PROMPT
Exact copies of the lines below, from the one with "[(528,84),(506,79),(498,111),(519,117),(528,84)]" up to and including the one with "[(34,114),(33,122),(45,123),(46,116),(34,114)]", are what this calls for; leave out pictures.

Excerpts from a dataset
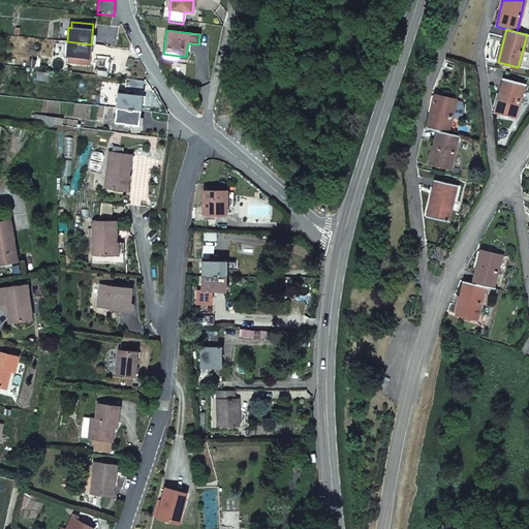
[(67,41),(66,56),(90,59),(91,44),(67,41)]
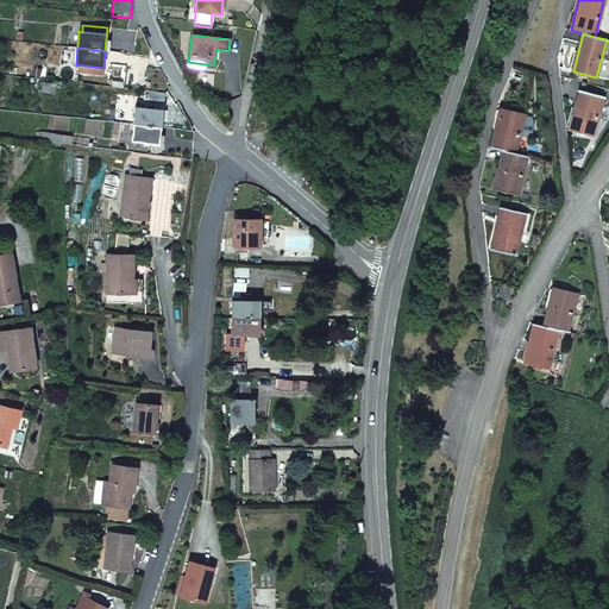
[(43,92),(56,93),(57,85),(44,83),(43,92)]
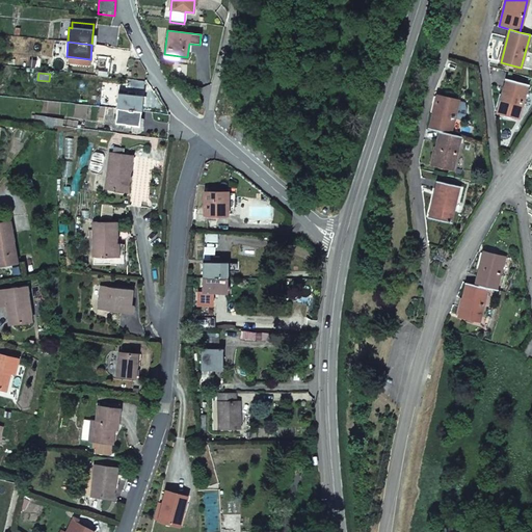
[(528,84),(506,79),(498,111),(519,117),(528,84)]
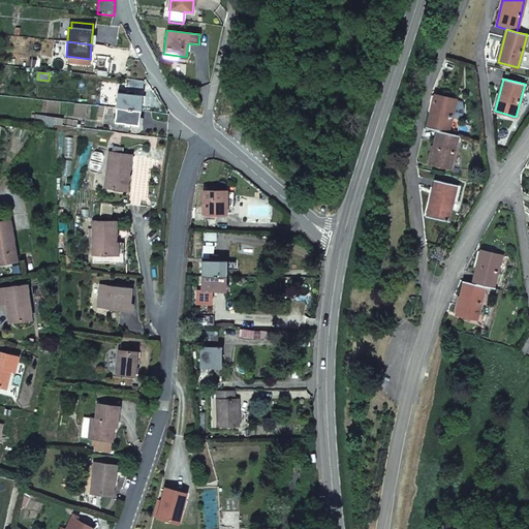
[(118,93),(117,109),(141,111),(142,96),(134,95),(134,92),(128,92),(127,94),(118,93)]
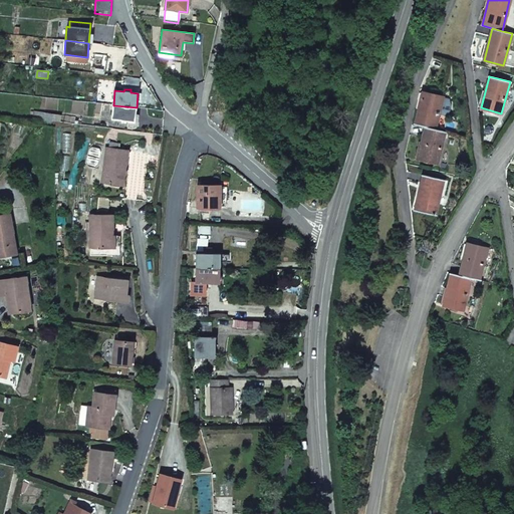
[(415,124),(425,127),(435,130),(442,97),(422,92),(415,124)]
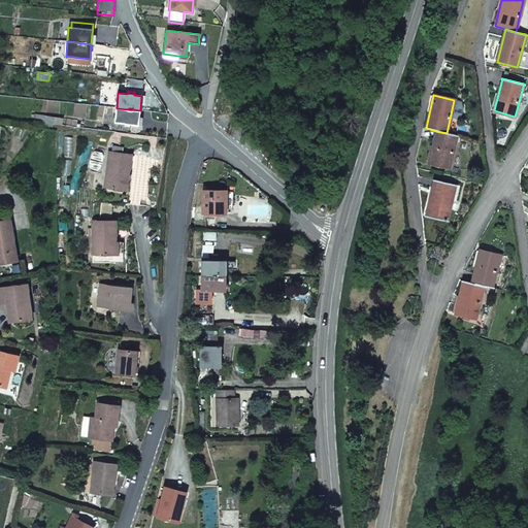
[(117,108),(114,122),(138,125),(140,110),(117,108)]
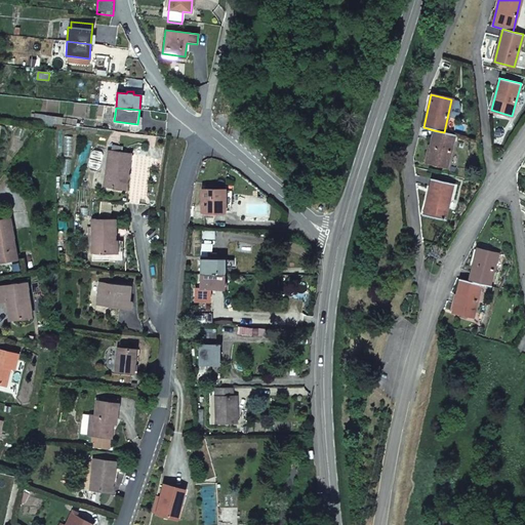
[(34,114),(33,122),(45,123),(46,116),(34,114)]
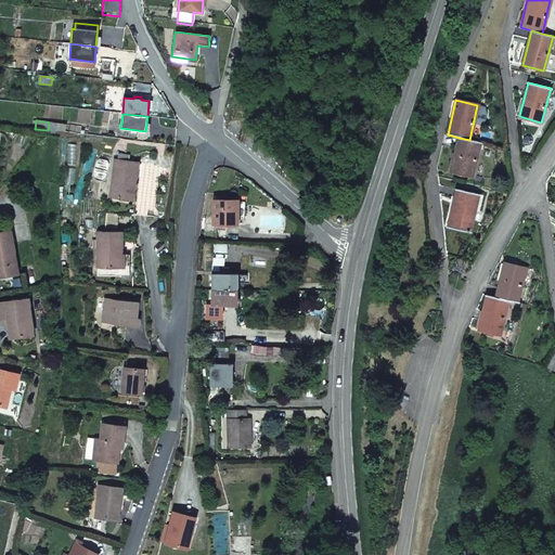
[(469,140),(459,138),(450,171),(472,177),(480,142),(469,140)]
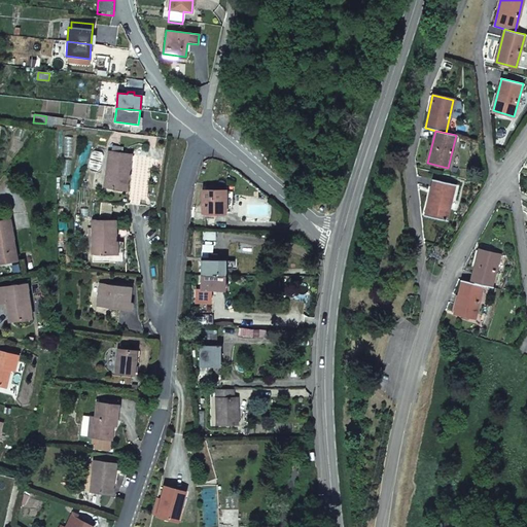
[(126,190),(131,155),(109,152),(104,187),(126,190)]
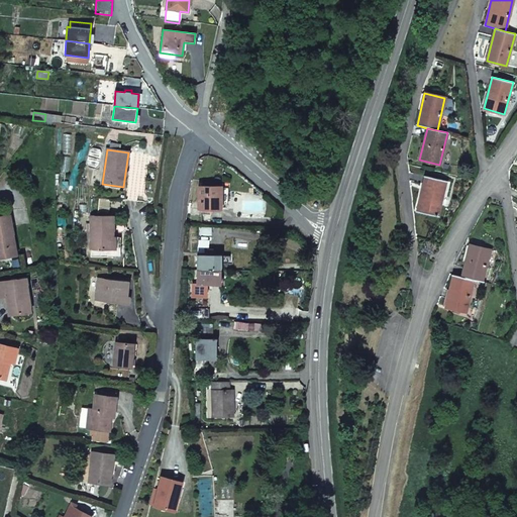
[(446,181),(425,176),(417,210),(438,215),(446,181)]
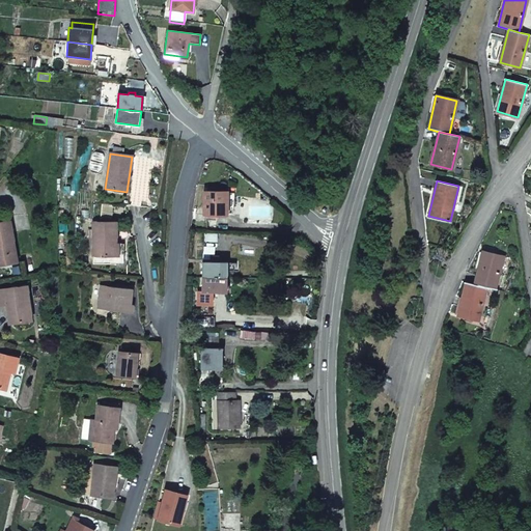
[(204,192),(204,216),(227,216),(227,192),(204,192)]
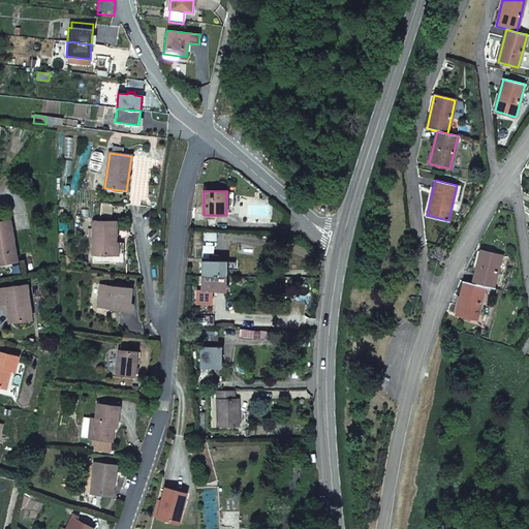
[(0,263),(18,260),(10,220),(0,221),(0,263)]
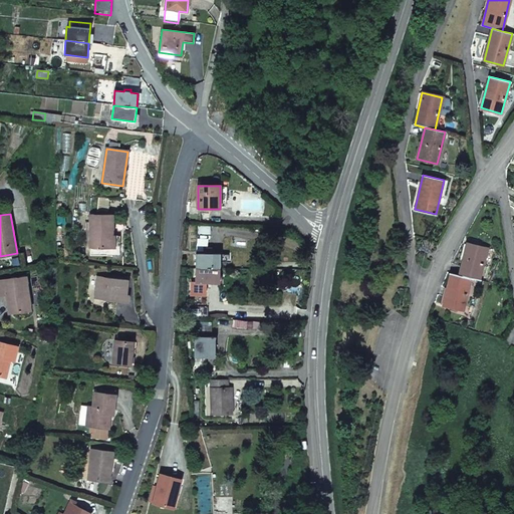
[(89,216),(89,249),(112,249),(112,236),(112,216),(89,216)]
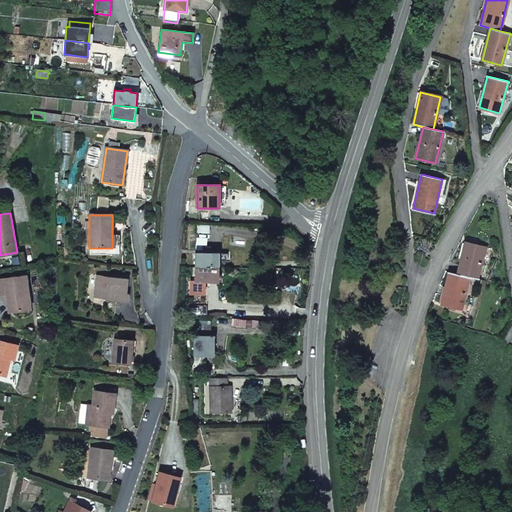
[(112,248),(89,248),(89,255),(119,255),(119,236),(112,235),(112,248)]
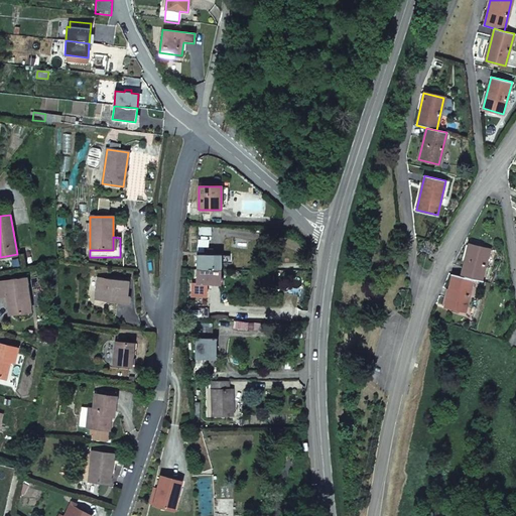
[(461,276),(473,278),(481,280),(489,249),(469,244),(461,276)]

ANSWER SECTION
[(528,84),(506,79),(498,111),(519,117),(528,84)]
[(118,93),(117,109),(141,111),(142,96),(134,95),(134,92),(128,92),(127,94),(118,93)]
[(415,124),(425,127),(435,130),(442,97),(422,92),(415,124)]
[(117,108),(114,122),(138,125),(140,110),(117,108)]
[(34,114),(33,122),(45,123),(46,116),(34,114)]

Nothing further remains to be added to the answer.